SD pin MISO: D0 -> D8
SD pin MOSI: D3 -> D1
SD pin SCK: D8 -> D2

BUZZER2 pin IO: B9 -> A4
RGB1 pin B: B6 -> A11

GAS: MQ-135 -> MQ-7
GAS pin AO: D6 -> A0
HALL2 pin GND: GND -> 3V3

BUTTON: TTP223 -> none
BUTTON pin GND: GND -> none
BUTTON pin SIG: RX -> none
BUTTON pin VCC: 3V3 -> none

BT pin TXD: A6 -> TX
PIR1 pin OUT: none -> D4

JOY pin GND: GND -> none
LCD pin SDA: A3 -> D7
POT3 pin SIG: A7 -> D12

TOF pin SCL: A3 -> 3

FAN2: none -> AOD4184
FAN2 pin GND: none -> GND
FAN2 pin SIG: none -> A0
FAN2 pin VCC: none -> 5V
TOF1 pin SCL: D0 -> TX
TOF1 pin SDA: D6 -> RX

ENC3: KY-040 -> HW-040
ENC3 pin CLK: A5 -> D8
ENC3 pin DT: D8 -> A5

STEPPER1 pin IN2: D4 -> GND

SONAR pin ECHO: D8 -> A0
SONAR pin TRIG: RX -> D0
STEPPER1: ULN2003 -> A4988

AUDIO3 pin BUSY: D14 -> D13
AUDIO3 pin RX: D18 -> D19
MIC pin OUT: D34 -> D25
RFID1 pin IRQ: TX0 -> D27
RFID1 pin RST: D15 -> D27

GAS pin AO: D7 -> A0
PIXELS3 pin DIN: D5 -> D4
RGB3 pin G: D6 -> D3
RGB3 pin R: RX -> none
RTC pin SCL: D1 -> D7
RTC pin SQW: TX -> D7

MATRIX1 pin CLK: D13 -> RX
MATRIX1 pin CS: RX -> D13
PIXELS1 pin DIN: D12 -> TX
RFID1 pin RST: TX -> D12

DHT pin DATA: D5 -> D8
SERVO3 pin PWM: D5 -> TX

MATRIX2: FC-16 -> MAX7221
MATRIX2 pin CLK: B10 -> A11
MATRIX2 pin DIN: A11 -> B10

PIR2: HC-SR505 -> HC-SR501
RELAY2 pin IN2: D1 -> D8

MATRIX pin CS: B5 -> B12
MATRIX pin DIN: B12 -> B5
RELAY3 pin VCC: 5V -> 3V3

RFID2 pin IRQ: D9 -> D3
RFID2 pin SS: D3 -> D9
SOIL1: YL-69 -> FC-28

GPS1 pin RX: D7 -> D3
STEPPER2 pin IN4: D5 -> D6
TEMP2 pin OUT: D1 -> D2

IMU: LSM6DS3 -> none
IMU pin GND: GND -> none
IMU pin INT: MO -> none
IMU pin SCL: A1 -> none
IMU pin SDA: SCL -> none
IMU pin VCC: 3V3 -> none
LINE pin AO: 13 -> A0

**TASK TO COMPLETE:** Repeat all of the data shown above, exactly as it appears.

**RESPONSE:**
SD pin MISO: D0 -> D8
SD pin MOSI: D3 -> D1
SD pin SCK: D8 -> D2

BUZZER2 pin IO: B9 -> A4
RGB1 pin B: B6 -> A11

GAS: MQ-135 -> MQ-7
GAS pin AO: D6 -> A0
HALL2 pin GND: GND -> 3V3

BUTTON: TTP223 -> none
BUTTON pin GND: GND -> none
BUTTON pin SIG: RX -> none
BUTTON pin VCC: 3V3 -> none

BT pin TXD: A6 -> TX
PIR1 pin OUT: none -> D4

JOY pin GND: GND -> none
LCD pin SDA: A3 -> D7
POT3 pin SIG: A7 -> D12

TOF pin SCL: A3 -> 3

FAN2: none -> AOD4184
FAN2 pin GND: none -> GND
FAN2 pin SIG: none -> A0
FAN2 pin VCC: none -> 5V
TOF1 pin SCL: D0 -> TX
TOF1 pin SDA: D6 -> RX

ENC3: KY-040 -> HW-040
ENC3 pin CLK: A5 -> D8
ENC3 pin DT: D8 -> A5

STEPPER1 pin IN2: D4 -> GND

SONAR pin ECHO: D8 -> A0
SONAR pin TRIG: RX -> D0
STEPPER1: ULN2003 -> A4988

AUDIO3 pin BUSY: D14 -> D13
AUDIO3 pin RX: D18 -> D19
MIC pin OUT: D34 -> D25
RFID1 pin IRQ: TX0 -> D27
RFID1 pin RST: D15 -> D27

GAS pin AO: D7 -> A0
PIXELS3 pin DIN: D5 -> D4
RGB3 pin G: D6 -> D3
RGB3 pin R: RX -> none
RTC pin SCL: D1 -> D7
RTC pin SQW: TX -> D7

MATRIX1 pin CLK: D13 -> RX
MATRIX1 pin CS: RX -> D13
PIXELS1 pin DIN: D12 -> TX
RFID1 pin RST: TX -> D12

DHT pin DATA: D5 -> D8
SERVO3 pin PWM: D5 -> TX

MATRIX2: FC-16 -> MAX7221
MATRIX2 pin CLK: B10 -> A11
MATRIX2 pin DIN: A11 -> B10

PIR2: HC-SR505 -> HC-SR501
RELAY2 pin IN2: D1 -> D8

MATRIX pin CS: B5 -> B12
MATRIX pin DIN: B12 -> B5
RELAY3 pin VCC: 5V -> 3V3

RFID2 pin IRQ: D9 -> D3
RFID2 pin SS: D3 -> D9
SOIL1: YL-69 -> FC-28

GPS1 pin RX: D7 -> D3
STEPPER2 pin IN4: D5 -> D6
TEMP2 pin OUT: D1 -> D2

IMU: LSM6DS3 -> none
IMU pin GND: GND -> none
IMU pin INT: MO -> none
IMU pin SCL: A1 -> none
IMU pin SDA: SCL -> none
IMU pin VCC: 3V3 -> none
LINE pin AO: 13 -> A0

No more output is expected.